Collection entries:
*** Block opens ***

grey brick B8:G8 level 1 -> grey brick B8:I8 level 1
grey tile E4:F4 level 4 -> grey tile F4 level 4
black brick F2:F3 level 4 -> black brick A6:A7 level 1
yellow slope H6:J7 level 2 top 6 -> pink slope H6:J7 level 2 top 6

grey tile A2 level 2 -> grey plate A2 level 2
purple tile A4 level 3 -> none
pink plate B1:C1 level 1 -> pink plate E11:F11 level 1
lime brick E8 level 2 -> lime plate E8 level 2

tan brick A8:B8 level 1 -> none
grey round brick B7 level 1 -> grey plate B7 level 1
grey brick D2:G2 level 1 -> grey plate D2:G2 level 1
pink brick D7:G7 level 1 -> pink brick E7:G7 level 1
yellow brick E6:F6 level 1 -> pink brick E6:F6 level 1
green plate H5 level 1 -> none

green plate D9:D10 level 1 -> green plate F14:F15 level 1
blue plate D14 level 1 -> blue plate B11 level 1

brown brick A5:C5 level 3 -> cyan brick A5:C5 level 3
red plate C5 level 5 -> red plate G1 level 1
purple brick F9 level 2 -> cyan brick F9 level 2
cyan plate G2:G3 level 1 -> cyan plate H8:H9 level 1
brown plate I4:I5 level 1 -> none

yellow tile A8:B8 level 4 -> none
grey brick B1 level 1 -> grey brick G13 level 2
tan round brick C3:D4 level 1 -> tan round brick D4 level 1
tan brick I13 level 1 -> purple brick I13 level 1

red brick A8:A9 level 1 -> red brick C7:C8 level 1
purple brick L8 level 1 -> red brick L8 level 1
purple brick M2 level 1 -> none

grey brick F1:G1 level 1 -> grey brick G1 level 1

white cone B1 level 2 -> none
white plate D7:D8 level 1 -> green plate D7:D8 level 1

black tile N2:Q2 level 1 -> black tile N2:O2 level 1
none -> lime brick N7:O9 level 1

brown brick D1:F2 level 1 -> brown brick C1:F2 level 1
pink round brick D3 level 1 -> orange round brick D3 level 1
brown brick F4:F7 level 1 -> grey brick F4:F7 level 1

*** Block closes ***

** TASK DETAILS **
With every line intact, print the records above again.

** RESULT FOR THIS EXERCISE **
grey brick B8:G8 level 1 -> grey brick B8:I8 level 1
grey tile E4:F4 level 4 -> grey tile F4 level 4
black brick F2:F3 level 4 -> black brick A6:A7 level 1
yellow slope H6:J7 level 2 top 6 -> pink slope H6:J7 level 2 top 6

grey tile A2 level 2 -> grey plate A2 level 2
purple tile A4 level 3 -> none
pink plate B1:C1 level 1 -> pink plate E11:F11 level 1
lime brick E8 level 2 -> lime plate E8 level 2

tan brick A8:B8 level 1 -> none
grey round brick B7 level 1 -> grey plate B7 level 1
grey brick D2:G2 level 1 -> grey plate D2:G2 level 1
pink brick D7:G7 level 1 -> pink brick E7:G7 level 1
yellow brick E6:F6 level 1 -> pink brick E6:F6 level 1
green plate H5 level 1 -> none

green plate D9:D10 level 1 -> green plate F14:F15 level 1
blue plate D14 level 1 -> blue plate B11 level 1

brown brick A5:C5 level 3 -> cyan brick A5:C5 level 3
red plate C5 level 5 -> red plate G1 level 1
purple brick F9 level 2 -> cyan brick F9 level 2
cyan plate G2:G3 level 1 -> cyan plate H8:H9 level 1
brown plate I4:I5 level 1 -> none

yellow tile A8:B8 level 4 -> none
grey brick B1 level 1 -> grey brick G13 level 2
tan round brick C3:D4 level 1 -> tan round brick D4 level 1
tan brick I13 level 1 -> purple brick I13 level 1

red brick A8:A9 level 1 -> red brick C7:C8 level 1
purple brick L8 level 1 -> red brick L8 level 1
purple brick M2 level 1 -> none

grey brick F1:G1 level 1 -> grey brick G1 level 1

white cone B1 level 2 -> none
white plate D7:D8 level 1 -> green plate D7:D8 level 1

black tile N2:Q2 level 1 -> black tile N2:O2 level 1
none -> lime brick N7:O9 level 1

brown brick D1:F2 level 1 -> brown brick C1:F2 level 1
pink round brick D3 level 1 -> orange round brick D3 level 1
brown brick F4:F7 level 1 -> grey brick F4:F7 level 1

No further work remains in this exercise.